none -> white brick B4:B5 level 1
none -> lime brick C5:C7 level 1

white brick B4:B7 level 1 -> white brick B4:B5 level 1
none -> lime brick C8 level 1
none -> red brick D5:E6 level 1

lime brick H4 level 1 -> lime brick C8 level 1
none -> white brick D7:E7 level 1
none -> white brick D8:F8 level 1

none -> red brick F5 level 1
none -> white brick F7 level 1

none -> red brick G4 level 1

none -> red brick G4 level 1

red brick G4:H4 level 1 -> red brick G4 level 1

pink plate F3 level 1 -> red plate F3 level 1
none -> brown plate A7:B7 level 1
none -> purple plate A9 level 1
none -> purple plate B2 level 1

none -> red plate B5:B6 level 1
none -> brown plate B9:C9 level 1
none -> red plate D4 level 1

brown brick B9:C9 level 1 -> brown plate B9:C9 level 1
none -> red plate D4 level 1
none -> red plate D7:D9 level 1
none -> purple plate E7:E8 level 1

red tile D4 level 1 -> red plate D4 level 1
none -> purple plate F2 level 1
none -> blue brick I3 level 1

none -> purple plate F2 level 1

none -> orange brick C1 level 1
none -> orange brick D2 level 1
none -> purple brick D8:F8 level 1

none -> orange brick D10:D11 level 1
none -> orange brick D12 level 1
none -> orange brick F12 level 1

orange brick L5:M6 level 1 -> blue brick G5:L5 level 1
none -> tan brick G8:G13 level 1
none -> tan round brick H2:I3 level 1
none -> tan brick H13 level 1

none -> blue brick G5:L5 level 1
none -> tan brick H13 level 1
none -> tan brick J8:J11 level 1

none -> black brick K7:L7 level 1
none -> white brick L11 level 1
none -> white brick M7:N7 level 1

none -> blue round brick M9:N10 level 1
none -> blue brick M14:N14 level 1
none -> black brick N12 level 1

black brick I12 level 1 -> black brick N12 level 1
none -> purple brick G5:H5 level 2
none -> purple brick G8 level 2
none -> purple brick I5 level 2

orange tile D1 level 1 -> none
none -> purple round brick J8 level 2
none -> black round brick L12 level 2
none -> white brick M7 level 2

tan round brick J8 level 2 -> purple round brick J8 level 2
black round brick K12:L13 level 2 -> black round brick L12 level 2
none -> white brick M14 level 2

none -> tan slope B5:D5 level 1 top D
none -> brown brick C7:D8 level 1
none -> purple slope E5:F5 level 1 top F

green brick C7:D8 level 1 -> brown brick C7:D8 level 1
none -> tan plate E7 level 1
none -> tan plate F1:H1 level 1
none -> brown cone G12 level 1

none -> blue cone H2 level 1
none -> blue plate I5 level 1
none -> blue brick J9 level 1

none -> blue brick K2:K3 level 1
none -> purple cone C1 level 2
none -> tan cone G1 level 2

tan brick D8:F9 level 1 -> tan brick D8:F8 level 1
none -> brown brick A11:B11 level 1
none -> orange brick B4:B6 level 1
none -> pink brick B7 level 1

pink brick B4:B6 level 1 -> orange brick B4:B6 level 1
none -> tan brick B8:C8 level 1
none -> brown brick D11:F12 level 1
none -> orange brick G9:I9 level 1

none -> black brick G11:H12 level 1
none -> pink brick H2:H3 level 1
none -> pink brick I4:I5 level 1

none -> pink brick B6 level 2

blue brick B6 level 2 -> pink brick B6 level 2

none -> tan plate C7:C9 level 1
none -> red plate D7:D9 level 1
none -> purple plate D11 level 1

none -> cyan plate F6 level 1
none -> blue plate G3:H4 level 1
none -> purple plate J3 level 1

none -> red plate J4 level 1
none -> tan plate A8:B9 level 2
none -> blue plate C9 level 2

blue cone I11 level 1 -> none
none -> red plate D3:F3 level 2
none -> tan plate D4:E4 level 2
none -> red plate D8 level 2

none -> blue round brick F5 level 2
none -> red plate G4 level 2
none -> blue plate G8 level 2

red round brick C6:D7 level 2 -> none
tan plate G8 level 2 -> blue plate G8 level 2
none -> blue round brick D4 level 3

++++

- **EXERCISE DETAILS**
Using the entries above, work out how many lines include the word "pink", and give only that count.

- **PROBLEM SOLUTION**
7